**WRITTEN EXERCISE**
Return every line of the records below verbatim, omitting the picture lines.
──────────
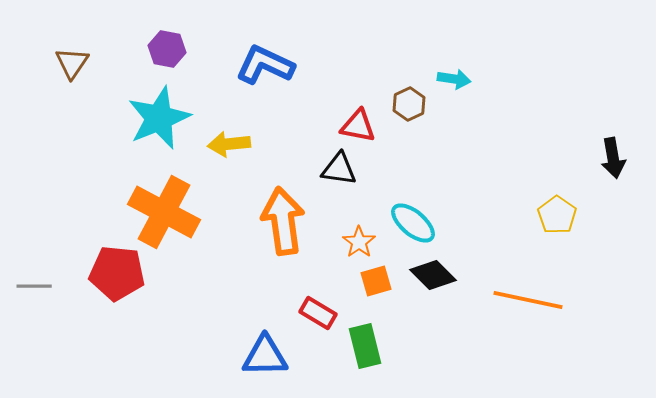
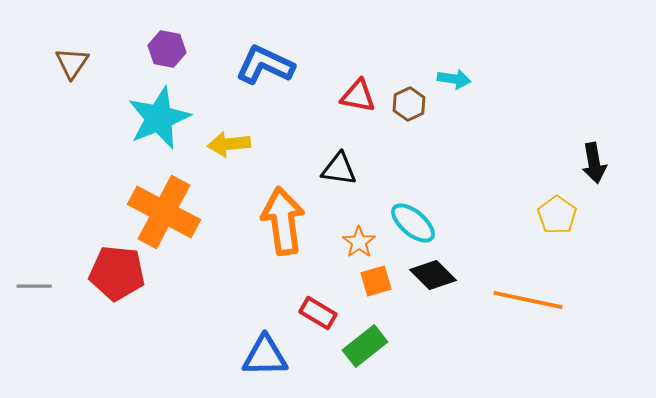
red triangle: moved 30 px up
black arrow: moved 19 px left, 5 px down
green rectangle: rotated 66 degrees clockwise
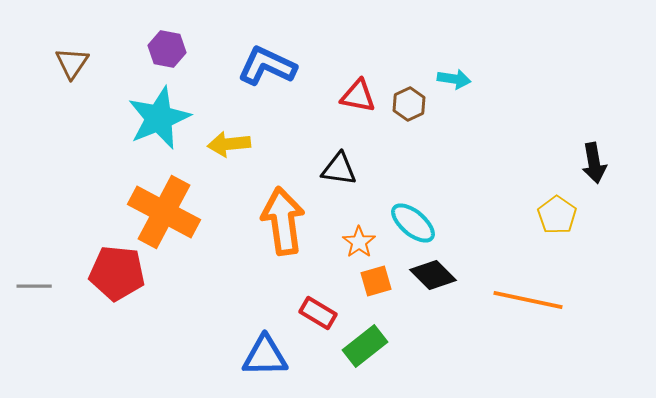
blue L-shape: moved 2 px right, 1 px down
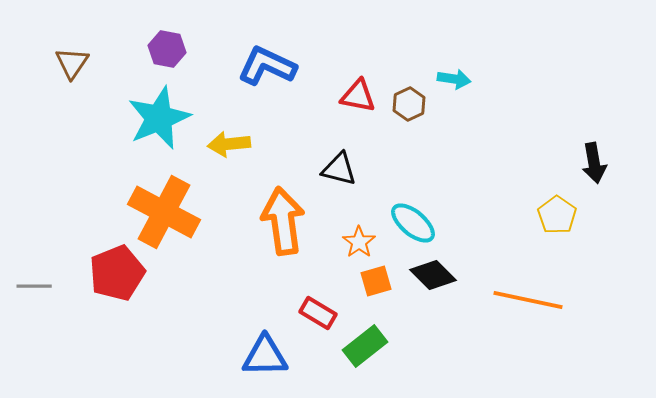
black triangle: rotated 6 degrees clockwise
red pentagon: rotated 28 degrees counterclockwise
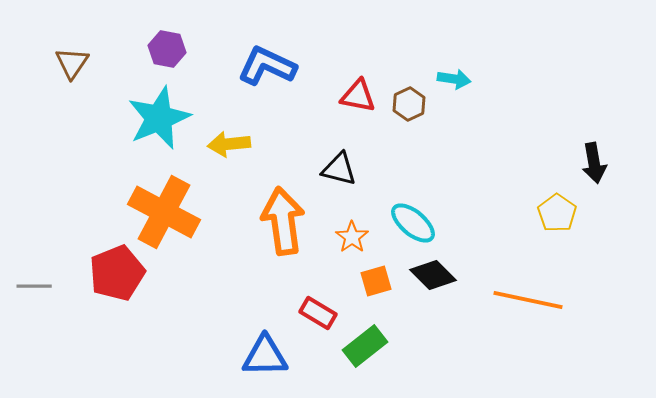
yellow pentagon: moved 2 px up
orange star: moved 7 px left, 5 px up
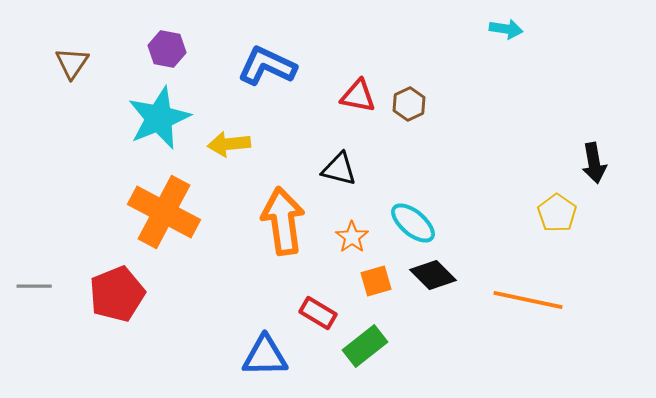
──────────
**FULL SOLUTION**
red triangle: moved 30 px up
black arrow: moved 19 px left, 5 px down
green rectangle: rotated 66 degrees clockwise
blue L-shape: moved 2 px right, 1 px down
black triangle: rotated 6 degrees clockwise
red pentagon: rotated 28 degrees counterclockwise
yellow pentagon: moved 2 px up
orange star: moved 7 px left, 5 px up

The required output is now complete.